-- TASK ITEM --
All pictures are to be dropped, and the remaining data set down exactly.

-- RECORDS SHOWN --
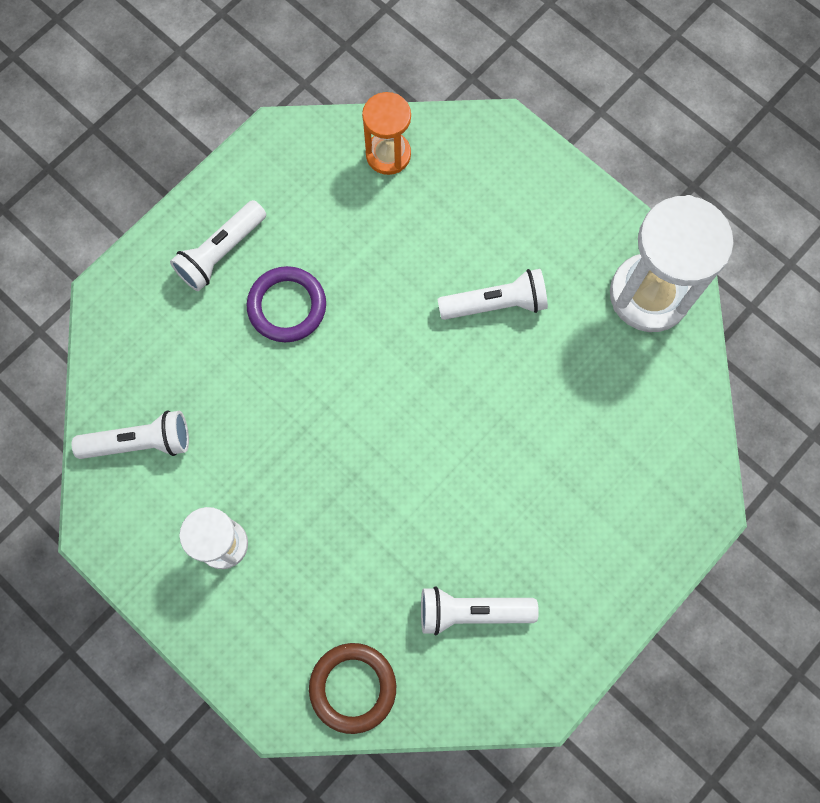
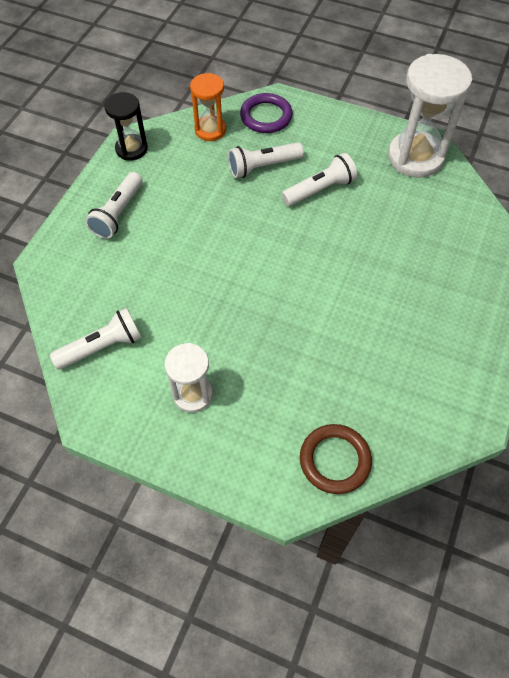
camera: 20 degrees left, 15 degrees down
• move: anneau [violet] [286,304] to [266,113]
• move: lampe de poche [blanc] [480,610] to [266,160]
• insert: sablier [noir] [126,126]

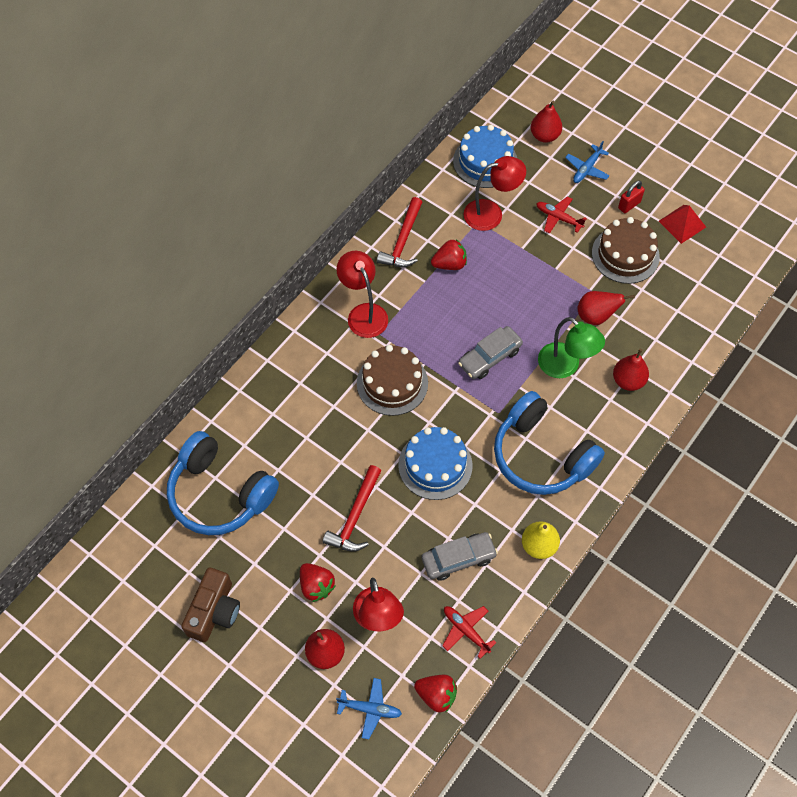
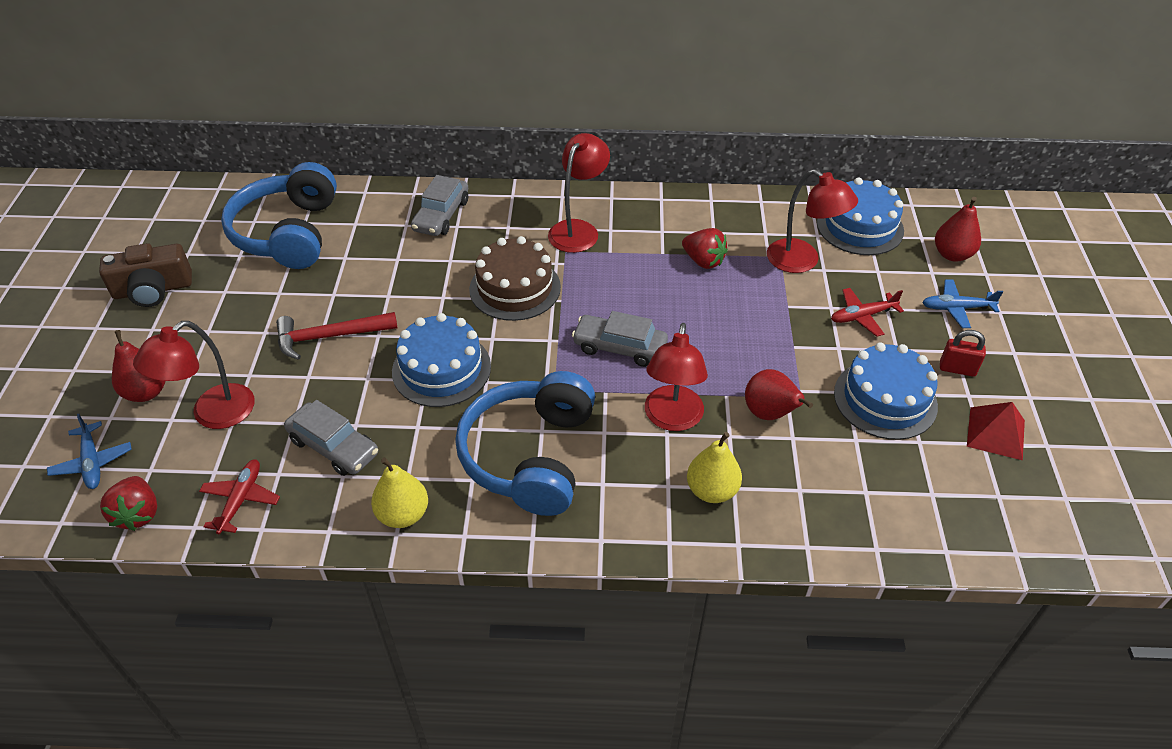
camera: 55 degrees right, 15 degrees down
• delete: fraise [rouge] [317,582]
• delete: marteau [rouge] [399,232]
• rotate: avion [rouge] [561,215] = [867,312] 105 degrees counterclockwise
• recolor: lampe [vert] [571,347] to lampe [rouge] [676,377]
• recolor: gâteau [marron] [626,250] to gâteau [bleu] [886,391]
• recolor: poire [rouge] [631,370] to poire [jaune] [714,467]
• insert: voiture [gris] [439,205]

-- ANSWER BOX --
camera: 20 degrees left, 15 degrees down
• move: anneau [violet] [286,304] to [266,113]
• move: lampe de poche [blanc] [480,610] to [266,160]
• insert: sablier [noir] [126,126]

camera: 55 degrees right, 15 degrees down
• delete: fraise [rouge] [317,582]
• delete: marteau [rouge] [399,232]
• rotate: avion [rouge] [561,215] = [867,312] 105 degrees counterclockwise
• recolor: lampe [vert] [571,347] to lampe [rouge] [676,377]
• recolor: gâteau [marron] [626,250] to gâteau [bleu] [886,391]
• recolor: poire [rouge] [631,370] to poire [jaune] [714,467]
• insert: voiture [gris] [439,205]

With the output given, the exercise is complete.